§ TASK DATA:
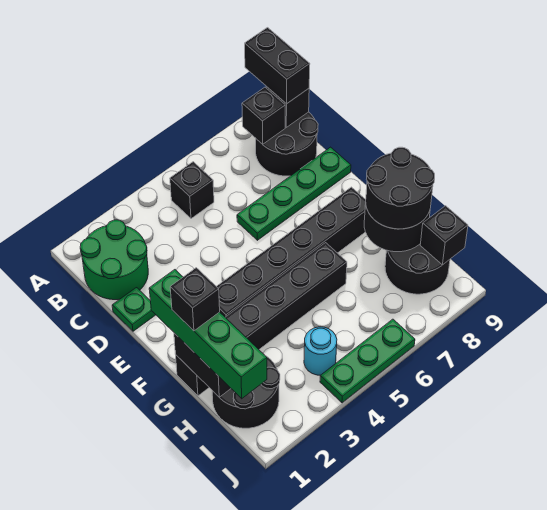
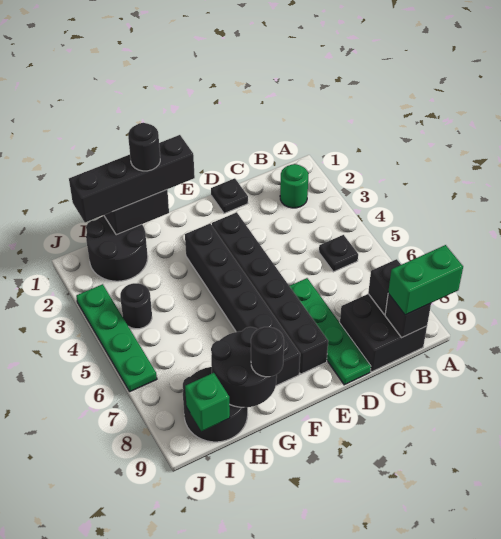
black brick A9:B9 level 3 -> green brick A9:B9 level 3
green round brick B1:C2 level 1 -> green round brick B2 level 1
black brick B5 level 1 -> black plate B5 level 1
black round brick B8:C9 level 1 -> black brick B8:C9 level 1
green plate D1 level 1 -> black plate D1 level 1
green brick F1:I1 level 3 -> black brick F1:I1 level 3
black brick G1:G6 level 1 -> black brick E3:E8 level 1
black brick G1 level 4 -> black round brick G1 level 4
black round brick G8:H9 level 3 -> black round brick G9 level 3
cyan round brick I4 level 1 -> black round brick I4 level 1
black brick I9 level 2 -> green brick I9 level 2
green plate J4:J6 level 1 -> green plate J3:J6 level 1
...
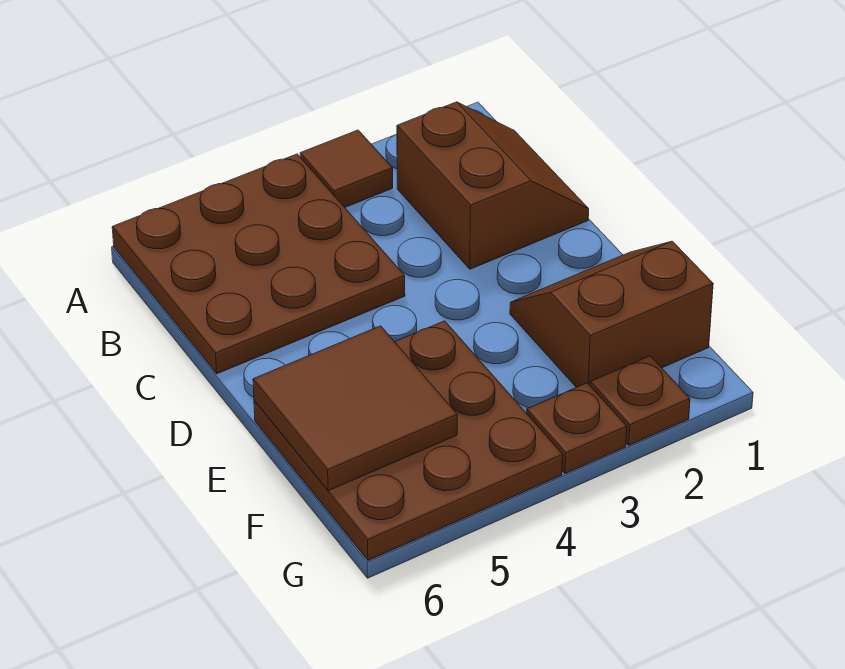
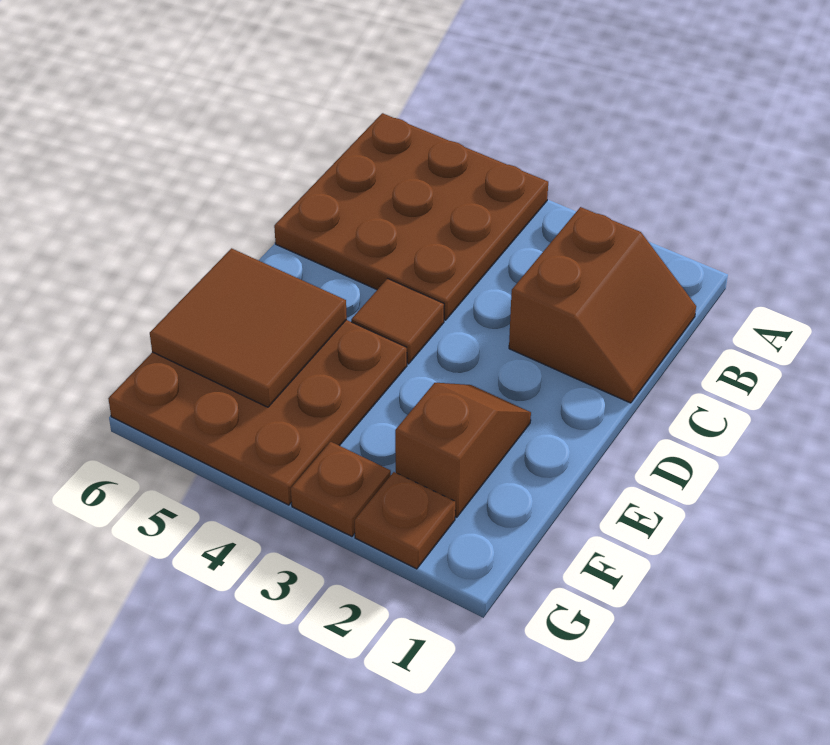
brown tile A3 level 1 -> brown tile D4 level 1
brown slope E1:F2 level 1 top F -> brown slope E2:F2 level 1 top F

§ TASK REQUIREMENTS:
Would you copy out exactly the lines above that start at the one containing "black brick A9:B9" and end at the one containing "green plate J4:J6", inclusive?

§ EXERCISE ANSWER:
black brick A9:B9 level 3 -> green brick A9:B9 level 3
green round brick B1:C2 level 1 -> green round brick B2 level 1
black brick B5 level 1 -> black plate B5 level 1
black round brick B8:C9 level 1 -> black brick B8:C9 level 1
green plate D1 level 1 -> black plate D1 level 1
green brick F1:I1 level 3 -> black brick F1:I1 level 3
black brick G1:G6 level 1 -> black brick E3:E8 level 1
black brick G1 level 4 -> black round brick G1 level 4
black round brick G8:H9 level 3 -> black round brick G9 level 3
cyan round brick I4 level 1 -> black round brick I4 level 1
black brick I9 level 2 -> green brick I9 level 2
green plate J4:J6 level 1 -> green plate J3:J6 level 1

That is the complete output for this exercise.